(Stored data)
+ + + + + + +

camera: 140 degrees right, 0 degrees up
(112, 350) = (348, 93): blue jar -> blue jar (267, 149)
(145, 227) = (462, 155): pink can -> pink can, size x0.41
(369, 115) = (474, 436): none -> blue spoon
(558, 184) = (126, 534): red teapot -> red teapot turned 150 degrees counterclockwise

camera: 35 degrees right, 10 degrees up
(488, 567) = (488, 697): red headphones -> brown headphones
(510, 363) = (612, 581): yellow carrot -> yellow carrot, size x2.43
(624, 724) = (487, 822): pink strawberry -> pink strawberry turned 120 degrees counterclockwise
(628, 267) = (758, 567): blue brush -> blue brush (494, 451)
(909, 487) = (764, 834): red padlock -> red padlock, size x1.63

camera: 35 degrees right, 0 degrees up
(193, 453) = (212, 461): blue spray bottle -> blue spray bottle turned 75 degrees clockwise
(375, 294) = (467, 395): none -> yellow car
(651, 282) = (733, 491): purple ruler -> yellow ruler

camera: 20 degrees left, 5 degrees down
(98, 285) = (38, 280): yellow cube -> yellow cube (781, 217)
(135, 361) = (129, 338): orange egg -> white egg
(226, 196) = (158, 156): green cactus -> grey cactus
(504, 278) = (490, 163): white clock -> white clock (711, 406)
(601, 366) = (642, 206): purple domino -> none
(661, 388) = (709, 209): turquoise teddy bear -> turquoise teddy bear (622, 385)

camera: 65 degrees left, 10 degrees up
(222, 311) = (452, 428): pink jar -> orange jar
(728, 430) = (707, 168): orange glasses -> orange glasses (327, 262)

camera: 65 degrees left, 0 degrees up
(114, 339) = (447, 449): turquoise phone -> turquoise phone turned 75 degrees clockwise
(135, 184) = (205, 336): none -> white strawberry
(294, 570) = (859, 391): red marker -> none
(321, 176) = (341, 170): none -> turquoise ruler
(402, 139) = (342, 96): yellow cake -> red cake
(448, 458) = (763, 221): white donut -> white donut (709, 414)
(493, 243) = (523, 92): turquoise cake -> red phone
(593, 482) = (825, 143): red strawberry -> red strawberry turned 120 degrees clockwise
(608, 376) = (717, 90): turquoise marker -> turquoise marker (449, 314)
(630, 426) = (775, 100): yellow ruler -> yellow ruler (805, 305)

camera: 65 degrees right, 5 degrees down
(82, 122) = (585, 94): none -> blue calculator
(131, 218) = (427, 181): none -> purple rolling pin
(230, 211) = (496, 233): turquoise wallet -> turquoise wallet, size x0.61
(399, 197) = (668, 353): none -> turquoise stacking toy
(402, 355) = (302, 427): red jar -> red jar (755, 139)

+ + + + + + +

What you are asked to do — Each entry needs to be written out again, exactly as given.

Written reply —
camera: 140 degrees right, 0 degrees up
(112, 350) = (348, 93): blue jar -> blue jar (267, 149)
(145, 227) = (462, 155): pink can -> pink can, size x0.41
(369, 115) = (474, 436): none -> blue spoon
(558, 184) = (126, 534): red teapot -> red teapot turned 150 degrees counterclockwise

camera: 35 degrees right, 10 degrees up
(488, 567) = (488, 697): red headphones -> brown headphones
(510, 363) = (612, 581): yellow carrot -> yellow carrot, size x2.43
(624, 724) = (487, 822): pink strawberry -> pink strawberry turned 120 degrees counterclockwise
(628, 267) = (758, 567): blue brush -> blue brush (494, 451)
(909, 487) = (764, 834): red padlock -> red padlock, size x1.63

camera: 35 degrees right, 0 degrees up
(193, 453) = (212, 461): blue spray bottle -> blue spray bottle turned 75 degrees clockwise
(375, 294) = (467, 395): none -> yellow car
(651, 282) = (733, 491): purple ruler -> yellow ruler

camera: 20 degrees left, 5 degrees down
(98, 285) = (38, 280): yellow cube -> yellow cube (781, 217)
(135, 361) = (129, 338): orange egg -> white egg
(226, 196) = (158, 156): green cactus -> grey cactus
(504, 278) = (490, 163): white clock -> white clock (711, 406)
(601, 366) = (642, 206): purple domino -> none
(661, 388) = (709, 209): turquoise teddy bear -> turquoise teddy bear (622, 385)

camera: 65 degrees left, 10 degrees up
(222, 311) = (452, 428): pink jar -> orange jar
(728, 430) = (707, 168): orange glasses -> orange glasses (327, 262)

camera: 65 degrees left, 0 degrees up
(114, 339) = (447, 449): turquoise phone -> turquoise phone turned 75 degrees clockwise
(135, 184) = (205, 336): none -> white strawberry
(294, 570) = (859, 391): red marker -> none
(321, 176) = (341, 170): none -> turquoise ruler
(402, 139) = (342, 96): yellow cake -> red cake
(448, 458) = (763, 221): white donut -> white donut (709, 414)
(493, 243) = (523, 92): turquoise cake -> red phone
(593, 482) = (825, 143): red strawberry -> red strawberry turned 120 degrees clockwise
(608, 376) = (717, 90): turquoise marker -> turquoise marker (449, 314)
(630, 426) = (775, 100): yellow ruler -> yellow ruler (805, 305)

camera: 65 degrees right, 5 degrees down
(82, 122) = (585, 94): none -> blue calculator
(131, 218) = (427, 181): none -> purple rolling pin
(230, 211) = (496, 233): turquoise wallet -> turquoise wallet, size x0.61
(399, 197) = (668, 353): none -> turquoise stacking toy
(402, 355) = (302, 427): red jar -> red jar (755, 139)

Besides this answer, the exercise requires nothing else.